Data for processing »

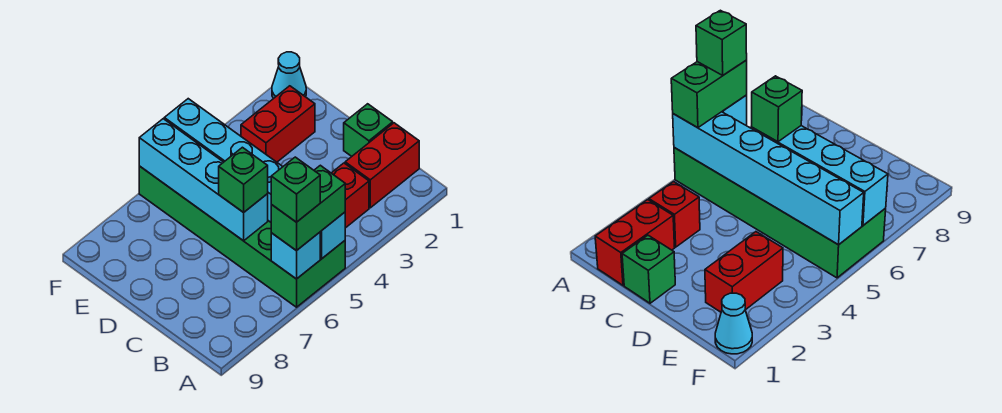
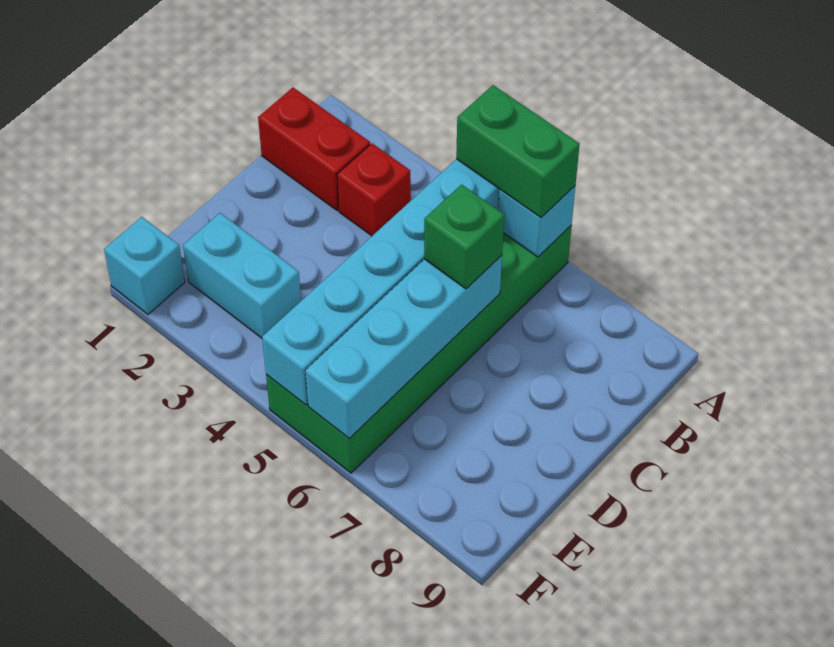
green brick A6 level 4 -> none
green brick C1 level 1 -> none
red brick E2:E3 level 1 -> cyan brick E2:E3 level 1
cyan cone F1 level 1 -> cyan brick F1 level 1

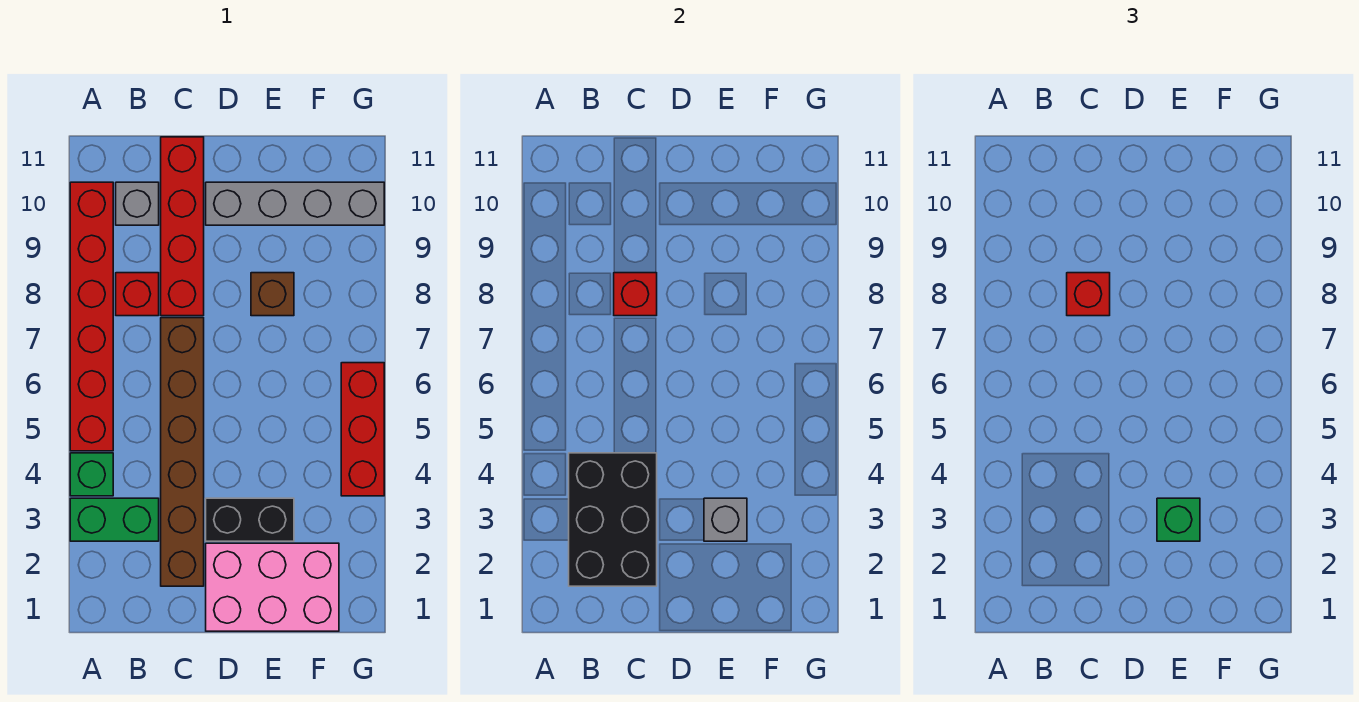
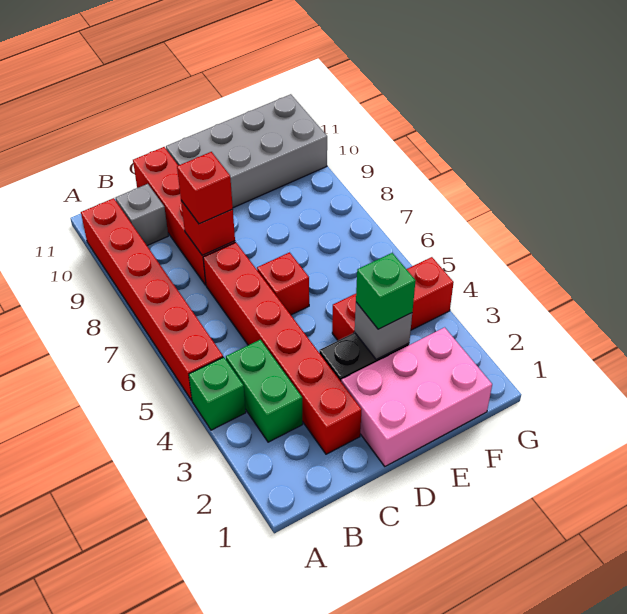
green brick A3:B3 level 1 -> green brick B3:B4 level 1
black brick B2:C4 level 2 -> none
red brick B8 level 1 -> red brick D6 level 1
brown brick C2:C7 level 1 -> red brick C2:C7 level 1
grey brick D10:G10 level 1 -> grey brick D10:G11 level 1
brown brick E8 level 1 -> none
red brick G4:G6 level 1 -> red brick E4:G4 level 1

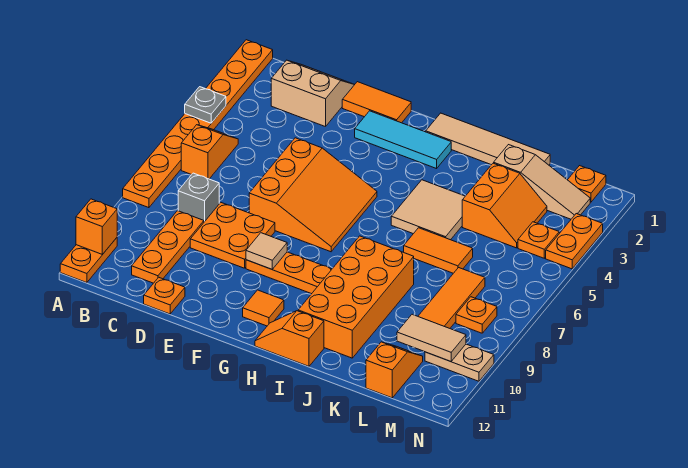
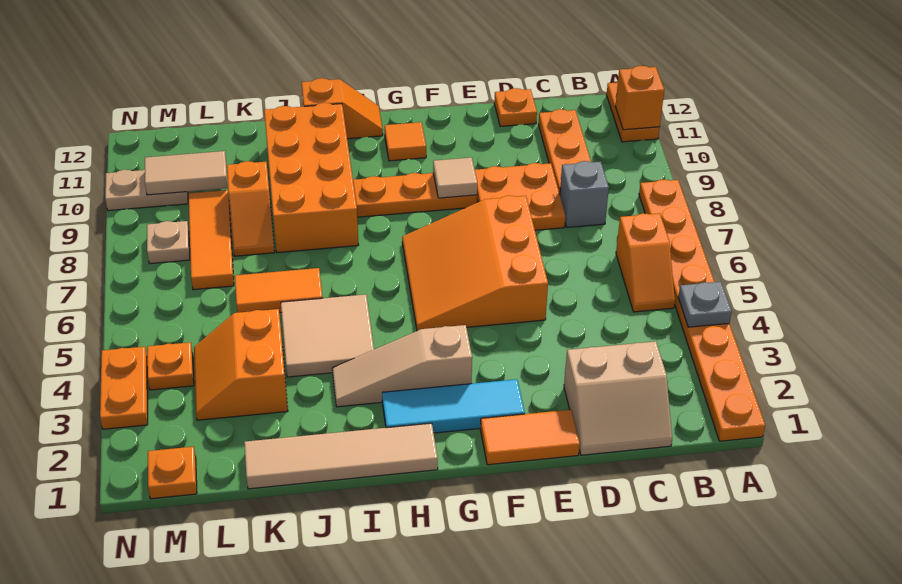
tan slope K2:M2 level 1 top K -> tan slope G3:I3 level 1 top G
orange slope L11:L12 level 1 top 12 -> orange slope K8:K9 level 1 top 9
orange plate M8 level 1 -> tan plate M8 level 1

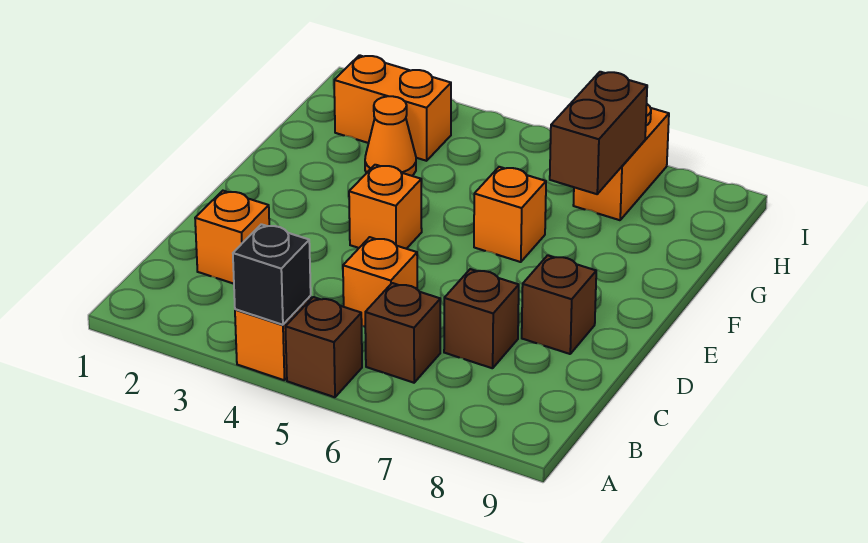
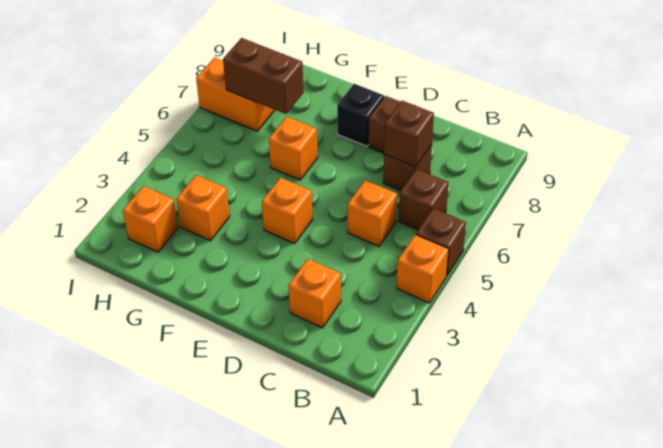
black brick A4 level 2 -> black brick E8 level 1
none -> brown brick C7 level 2
orange cone G3 level 1 -> orange brick G3 level 1
orange brick H2:H3 level 1 -> orange brick H2 level 1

Activity »
Lines from the entries that contain the string "orange" must be found and copied.

Result of the exercise »
orange slope L11:L12 level 1 top 12 -> orange slope K8:K9 level 1 top 9
orange plate M8 level 1 -> tan plate M8 level 1
orange cone G3 level 1 -> orange brick G3 level 1
orange brick H2:H3 level 1 -> orange brick H2 level 1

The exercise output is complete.